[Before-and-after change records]
- - - - - - -

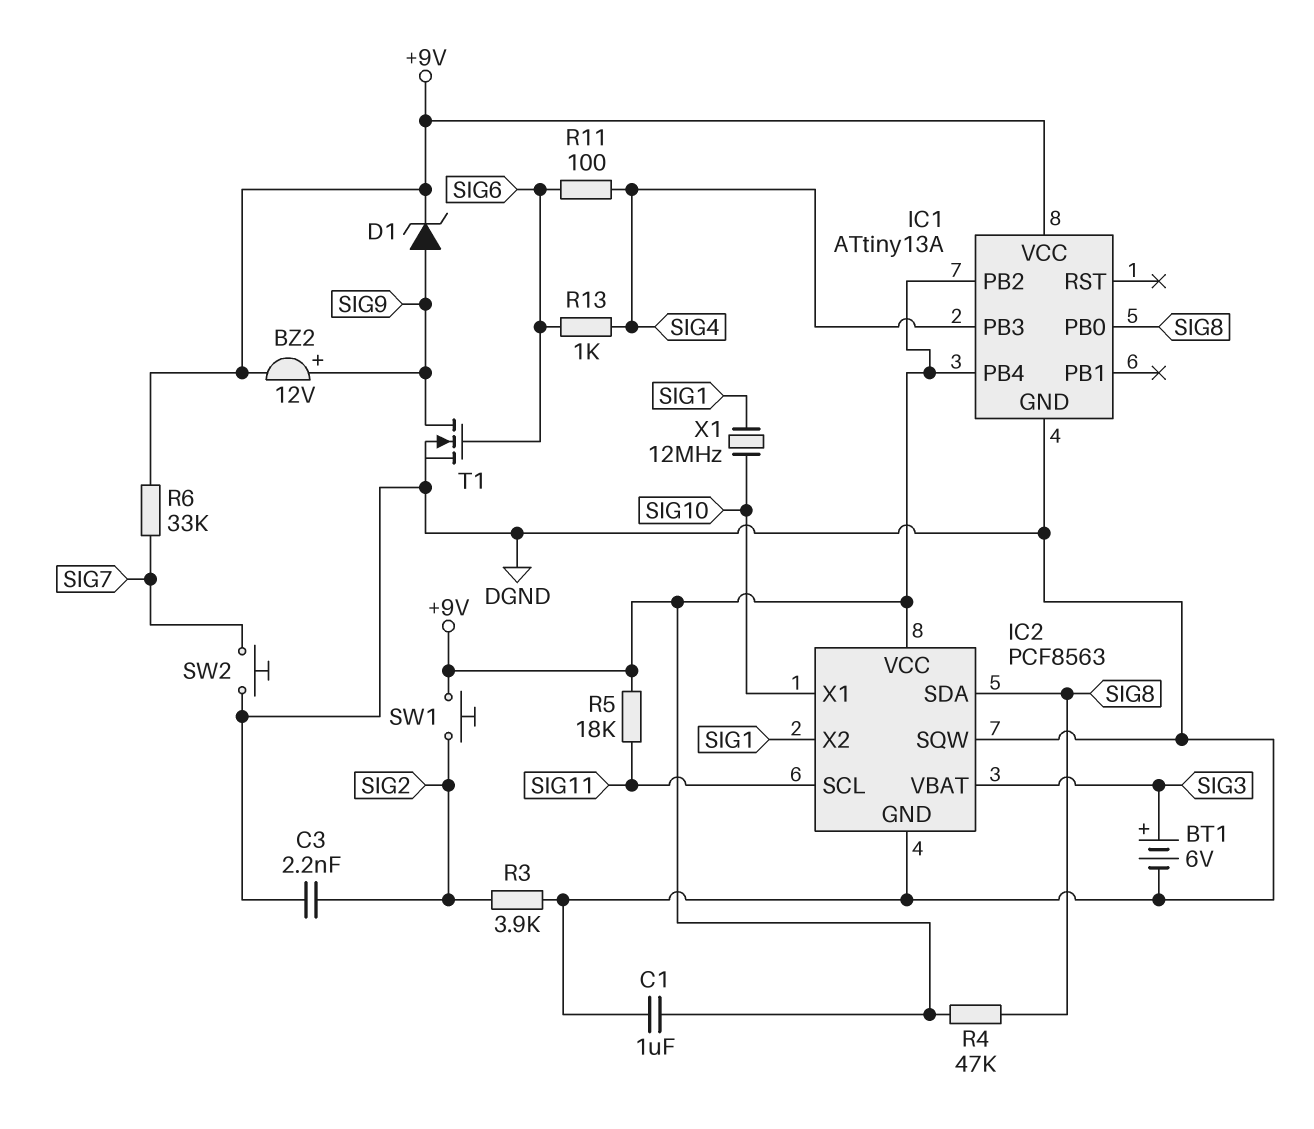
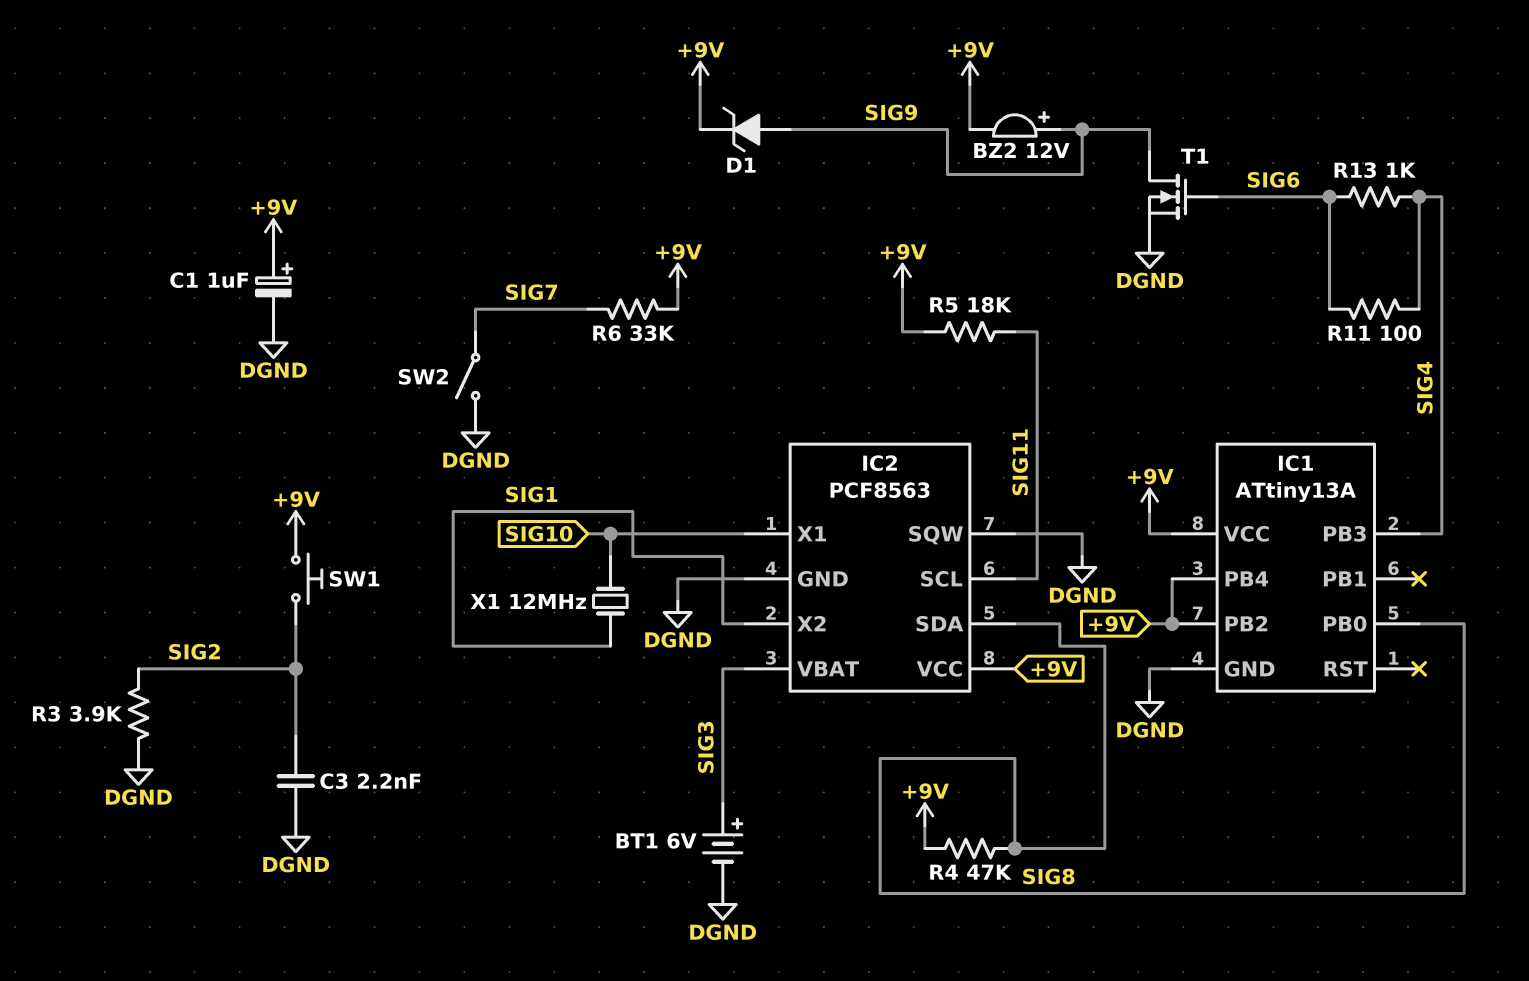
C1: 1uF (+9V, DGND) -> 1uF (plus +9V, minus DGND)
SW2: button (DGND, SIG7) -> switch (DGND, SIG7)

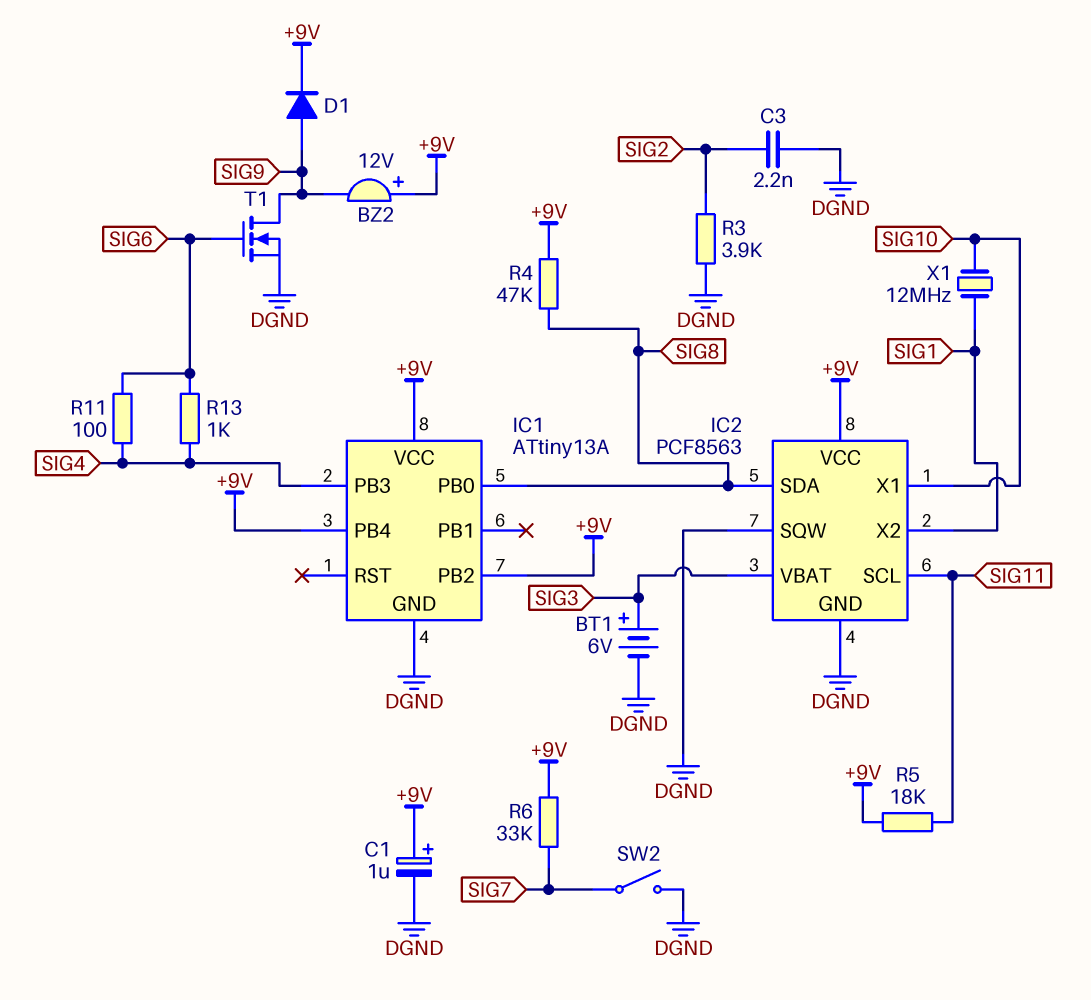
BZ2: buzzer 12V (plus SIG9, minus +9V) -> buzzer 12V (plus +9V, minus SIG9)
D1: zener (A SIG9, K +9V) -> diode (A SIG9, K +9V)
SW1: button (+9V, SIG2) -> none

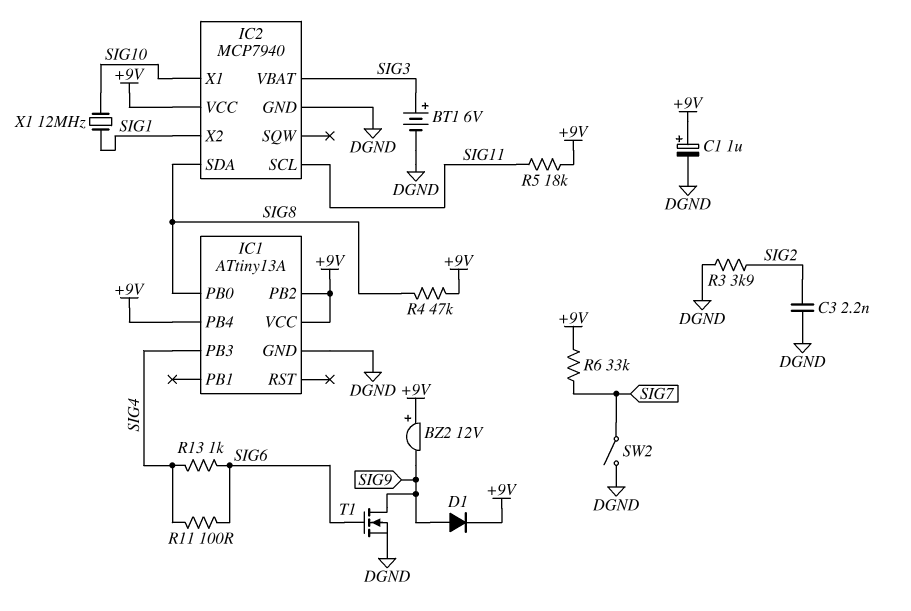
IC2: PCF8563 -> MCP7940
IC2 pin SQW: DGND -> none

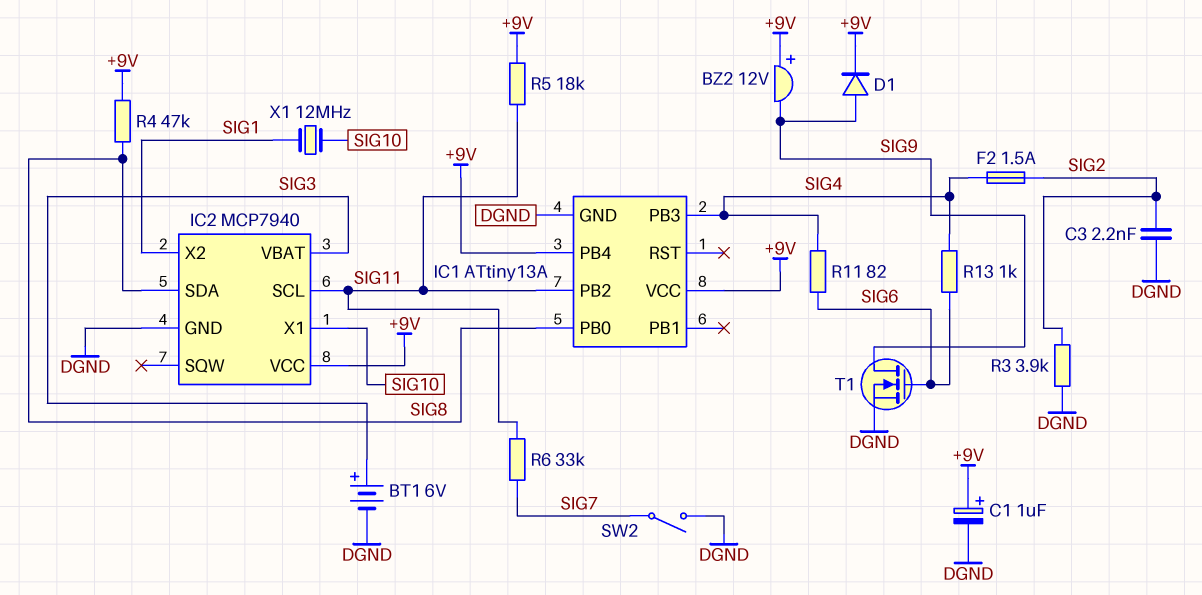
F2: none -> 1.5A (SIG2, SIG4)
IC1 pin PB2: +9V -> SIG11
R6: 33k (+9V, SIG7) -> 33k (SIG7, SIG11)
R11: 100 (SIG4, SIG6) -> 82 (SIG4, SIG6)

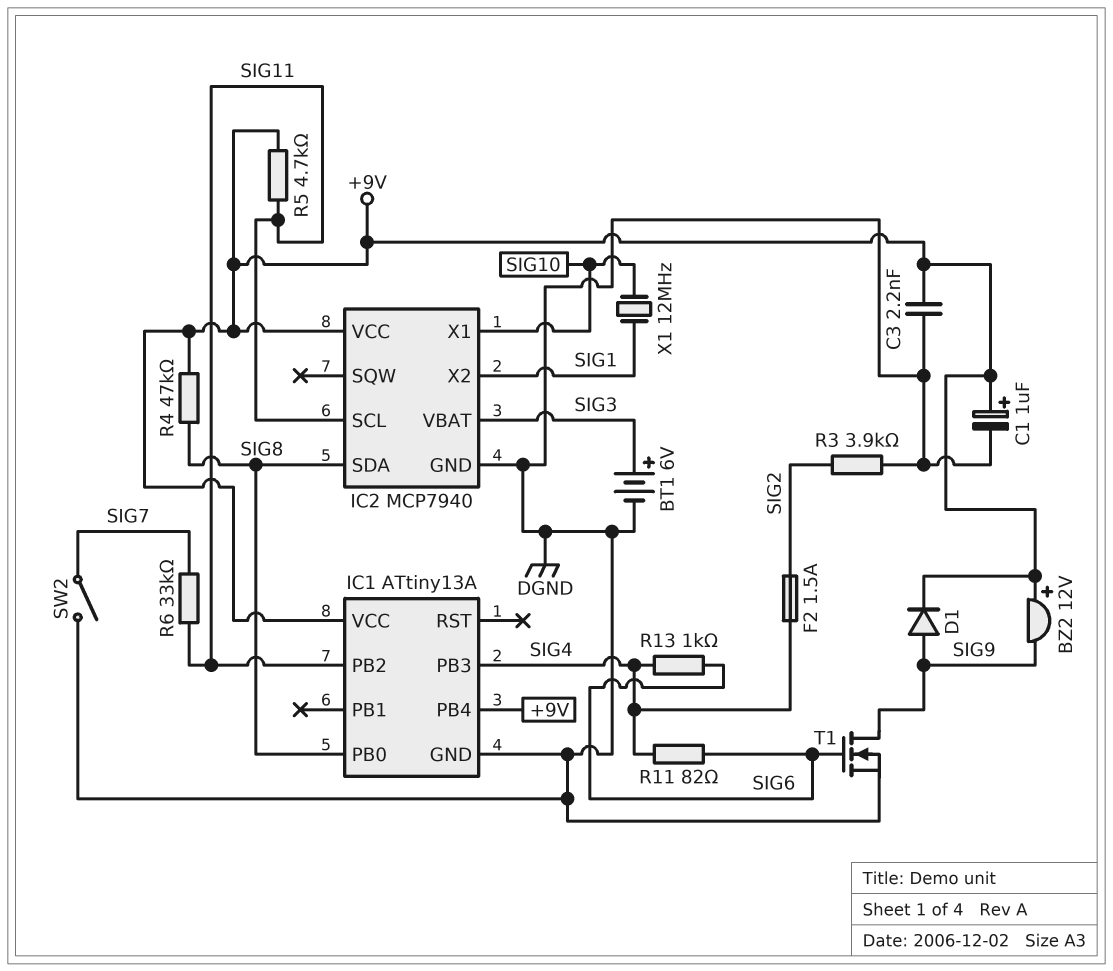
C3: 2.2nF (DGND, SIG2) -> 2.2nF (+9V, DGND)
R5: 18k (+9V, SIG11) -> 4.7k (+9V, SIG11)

- - - - - - -

# [Exercise aim]
Among the lines above, find those carrying the word "minus" and copy them out.

# [Response box]
C1: 1uF (+9V, DGND) -> 1uF (plus +9V, minus DGND)
BZ2: buzzer 12V (plus SIG9, minus +9V) -> buzzer 12V (plus +9V, minus SIG9)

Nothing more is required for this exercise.